* _Request_:
Count the lines in the entries below that contain the string "mouthwash". Reply with the number alone.

* _Extracted entries_:
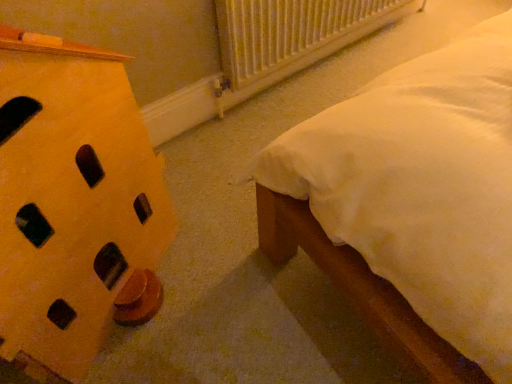
Question: Considering the positions of yellow matte wooden block at left and yellow matte nightstand at left in the image, is yellow matte wooden block at left bigger or smaller than yellow matte nightstand at left?

Choices:
 (A) small
 (B) big

Answer: (B)

Question: Would you say yellow matte wooden block at left is inside or outside yellow matte nightstand at left?

Choices:
 (A) outside
 (B) inside

Answer: (A)

Question: Estimate the real-world distances between objects in this image. Which object is farther from the yellow matte nightstand at left?

Choices:
 (A) yellow matte wooden block at left
 (B) white plastic radiator at upper center

Answer: (B)

Question: Which object is the closest to the yellow matte wooden block at left?

Choices:
 (A) white plastic radiator at upper center
 (B) yellow matte nightstand at left

Answer: (B)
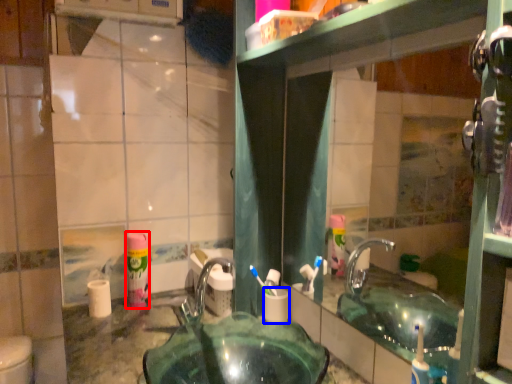
Question: Which object is further to the camera taking this photo, mouthwash (highlighted by a red box) or toilet paper (highlighted by a blue box)?

Choices:
 (A) mouthwash
 (B) toilet paper

Answer: (A)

* _Result of the exercise_:
2